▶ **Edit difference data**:
┄┄┄┄┄┄
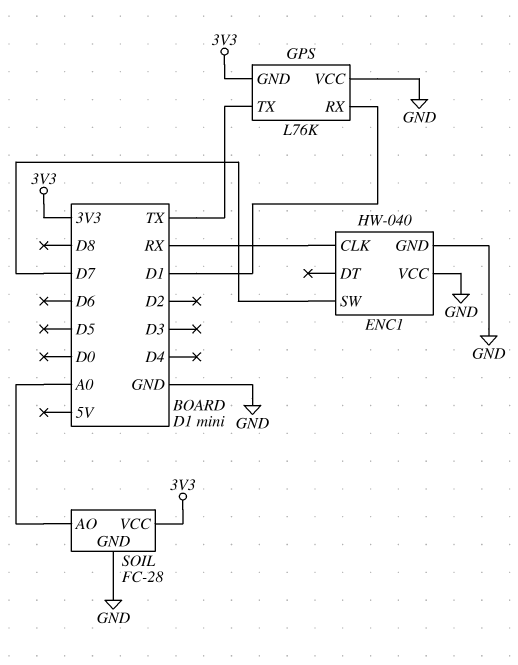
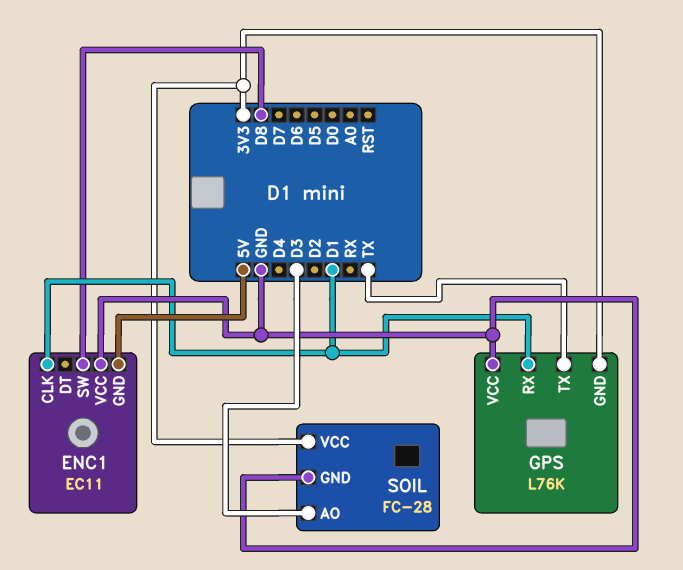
ENC1: HW-040 -> EC11
ENC1 pin CLK: RX -> D1
ENC1 pin GND: GND -> 5V
ENC1 pin SW: D7 -> D8
SOIL pin AO: A0 -> D3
┄┄┄┄┄┄
▶ **TASK BRIEF**:
Leave the images aside and return the records above exactly as written.

▶ **FINISHED EXERCISE**:
ENC1: HW-040 -> EC11
ENC1 pin CLK: RX -> D1
ENC1 pin GND: GND -> 5V
ENC1 pin SW: D7 -> D8
SOIL pin AO: A0 -> D3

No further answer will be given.